ASSIGNMENT
Copy only what lies from the line containing "purple brick H3" through the line containing "black brick F3:F4" in the entries below, keeping both end lines exact and dropping every picture.

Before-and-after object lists
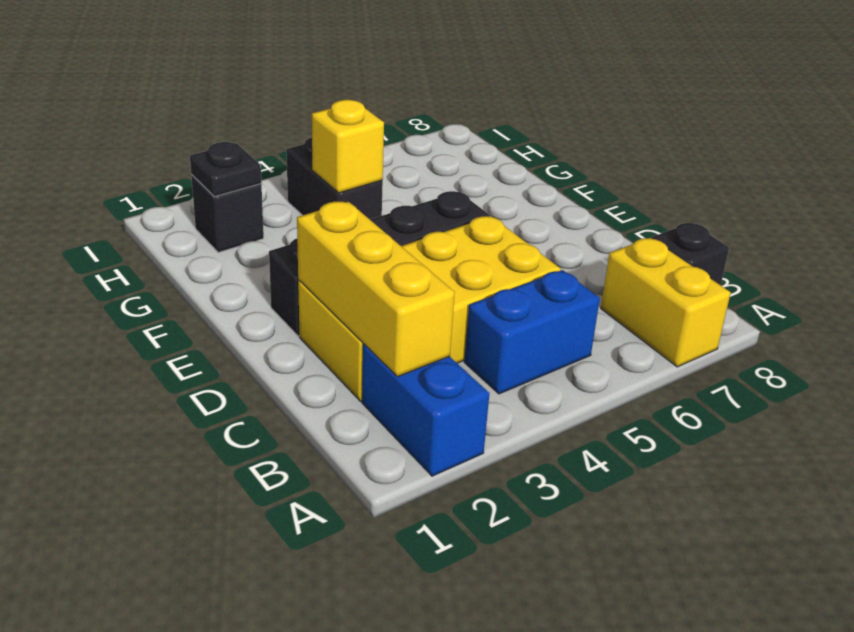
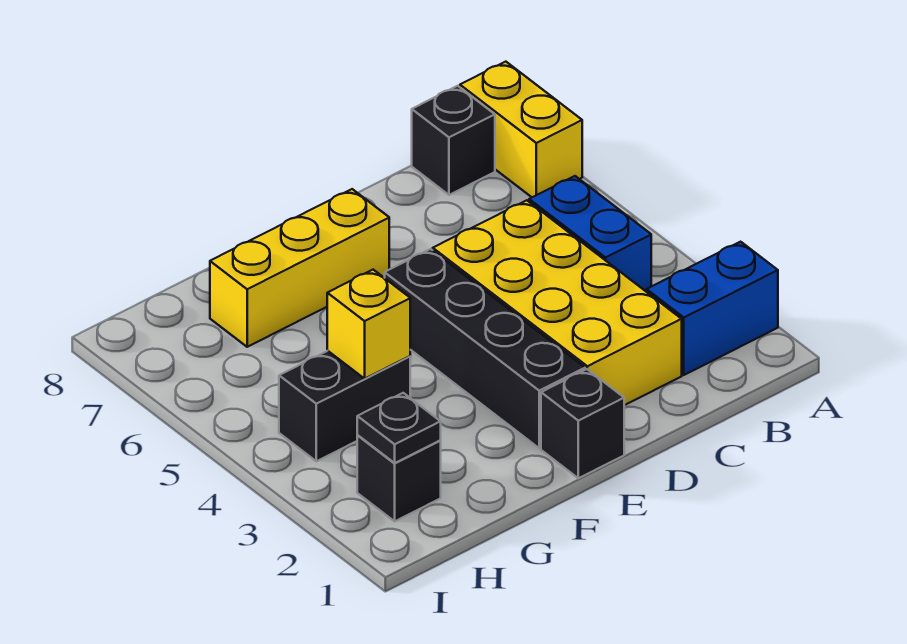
yellow brick A7:B7 level 1 -> yellow brick A7:A8 level 1
yellow brick B2:D2 level 2 -> yellow brick E7:G7 level 1
none -> black brick E1 level 1

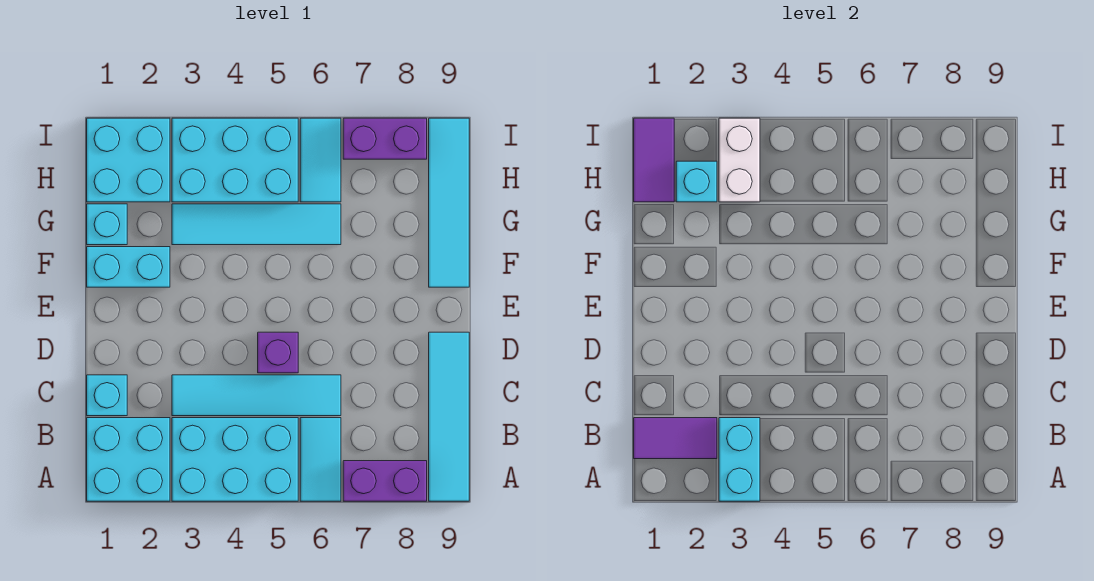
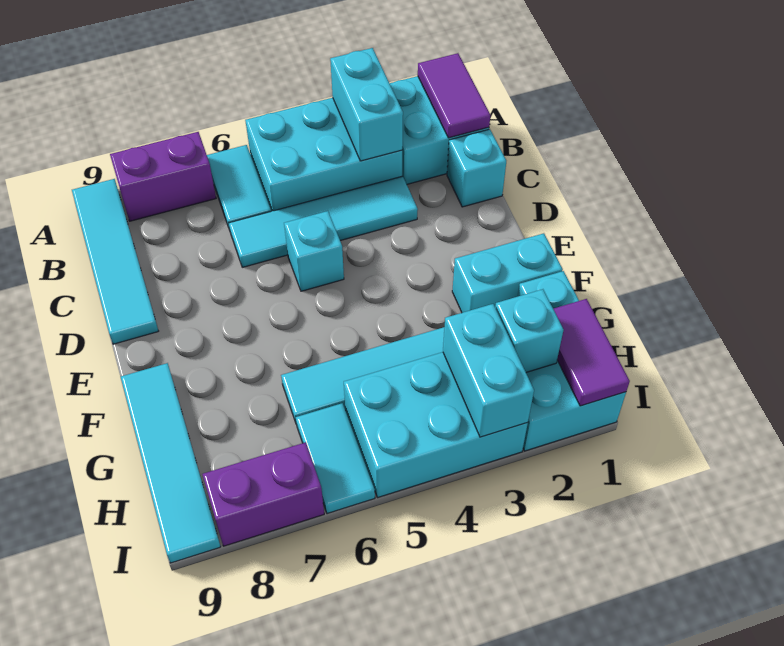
purple tile B1:B2 level 2 -> purple tile A1:B1 level 2
purple brick D5 level 1 -> cyan brick D5 level 1
white brick H3:I3 level 2 -> cyan brick H3:I3 level 2

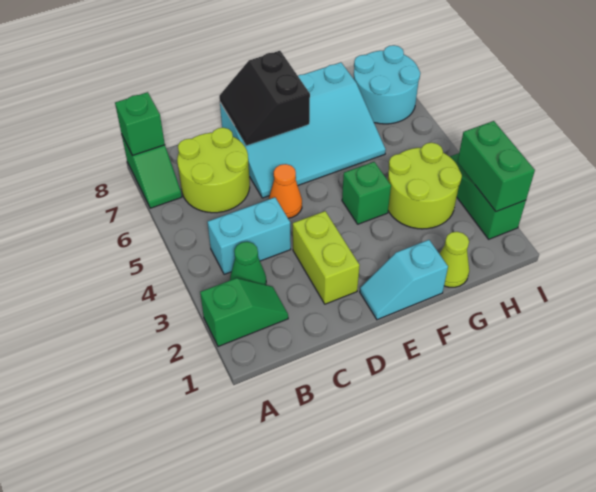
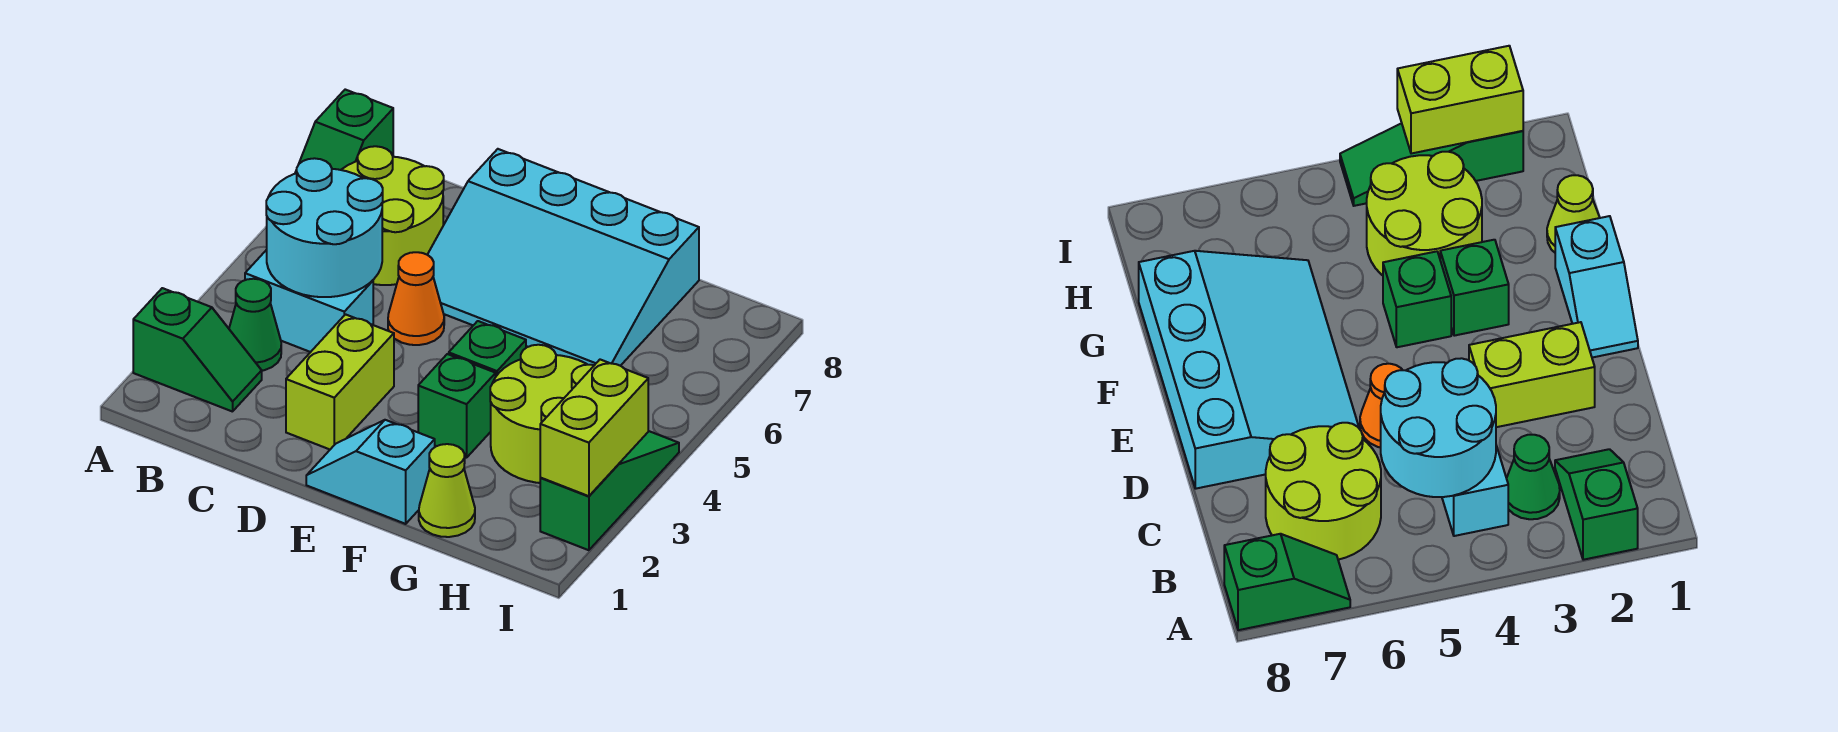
green brick A8 level 2 -> green brick F3 level 1
black slope D7:E8 level 2 top E -> none
cyan round brick H7:I8 level 1 -> cyan round brick B4:C5 level 2
green brick I2:I3 level 2 -> lime brick I2:I3 level 2

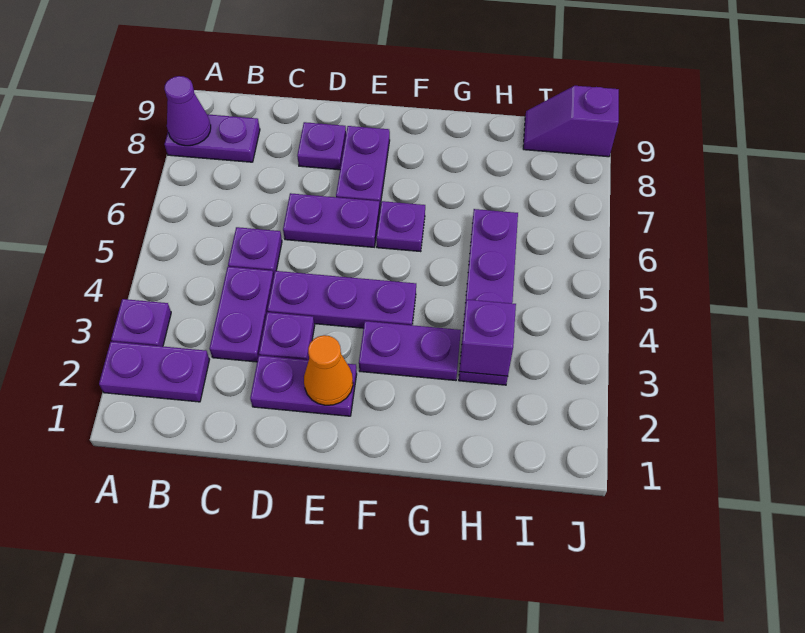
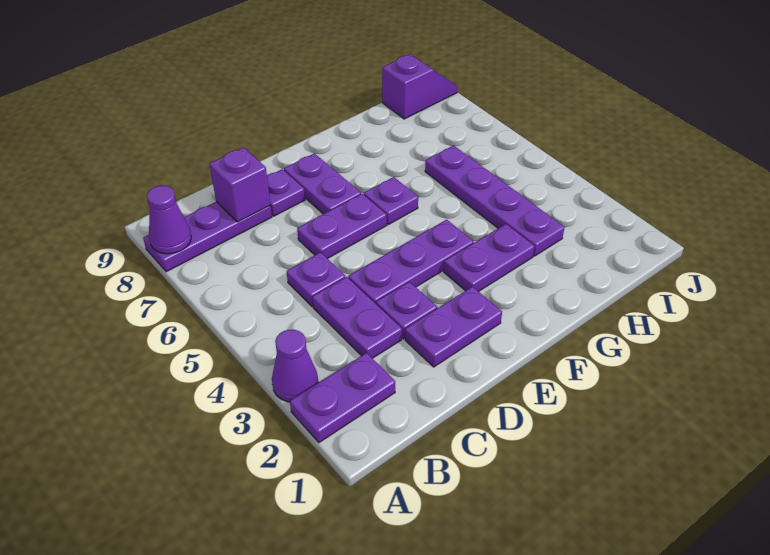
purple plate A3 level 1 -> purple cone A3 level 1
purple plate A8:B8 level 1 -> purple plate A8:C8 level 1
orange cone E2 level 2 -> none
purple brick H3 level 2 -> purple brick C8 level 2
purple slope I9:J9 level 1 top J -> purple slope I9:J9 level 1 top I

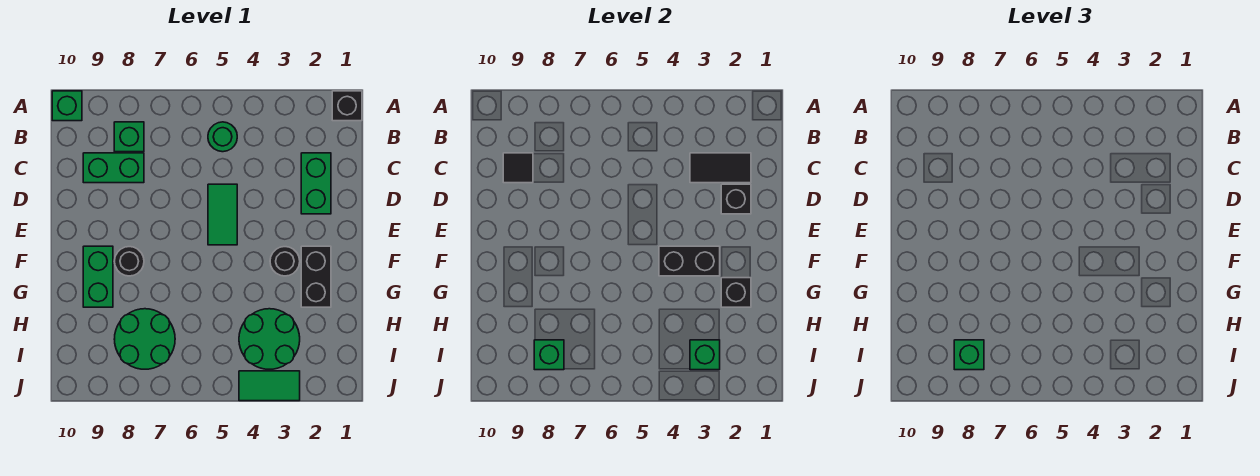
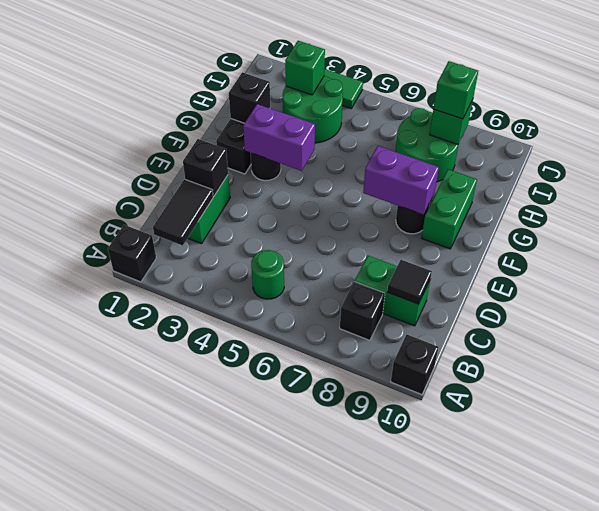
green brick A10 level 1 -> black brick A10 level 1
green brick B8 level 1 -> black brick B8 level 1
black tile C2:C3 level 2 -> black tile B2:C2 level 2
green tile D5:E5 level 1 -> none
black brick F3:F4 level 2 -> purple brick F3:F4 level 2
none -> purple brick F7:F8 level 2

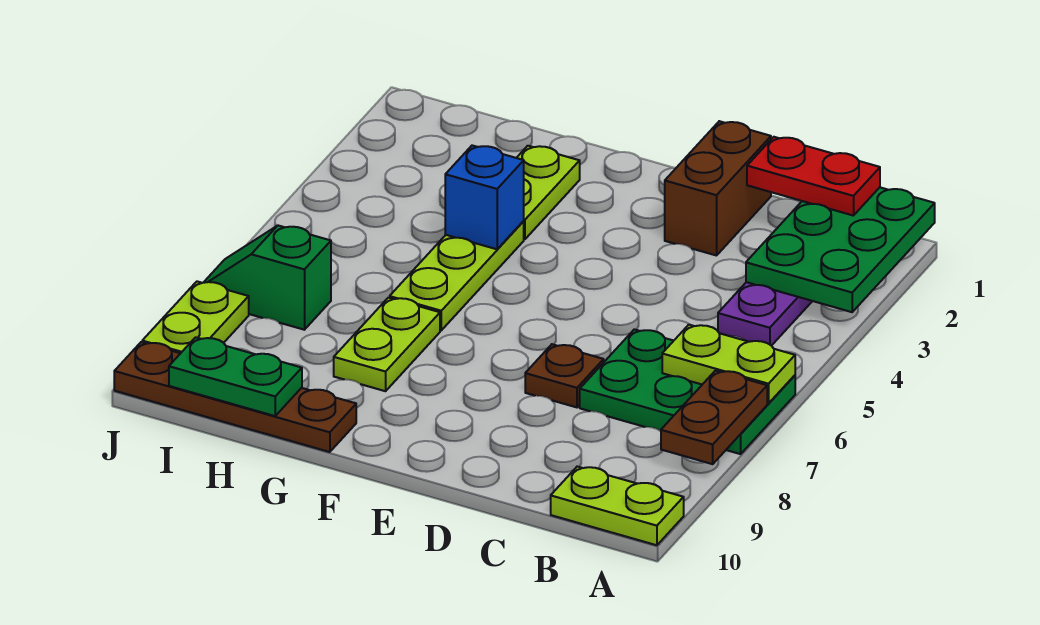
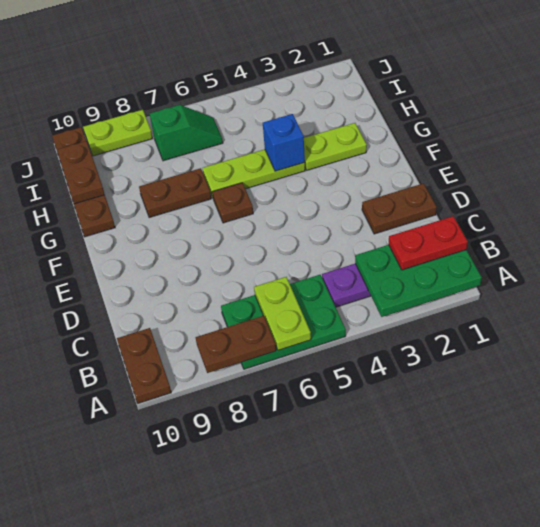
green plate A6:C7 level 1 -> green plate A5:B7 level 1
lime plate A10:B10 level 1 -> brown plate A10:B10 level 1
red plate B1:C1 level 3 -> red plate B1:B2 level 3
brown brick D1:D2 level 1 -> brown plate D1:D2 level 1
brown plate D7 level 1 -> brown plate F6 level 1
lime plate G7:G8 level 1 -> brown plate G7:G8 level 1
green plate H10:I10 level 2 -> brown plate H10:I10 level 2
green slope I7:J7 level 1 top I -> green slope I6:I7 level 1 top 7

RESULT FOR THIS TASK
purple brick H3 level 2 -> purple brick C8 level 2
purple slope I9:J9 level 1 top J -> purple slope I9:J9 level 1 top I

green brick A10 level 1 -> black brick A10 level 1
green brick B8 level 1 -> black brick B8 level 1
black tile C2:C3 level 2 -> black tile B2:C2 level 2
green tile D5:E5 level 1 -> none
black brick F3:F4 level 2 -> purple brick F3:F4 level 2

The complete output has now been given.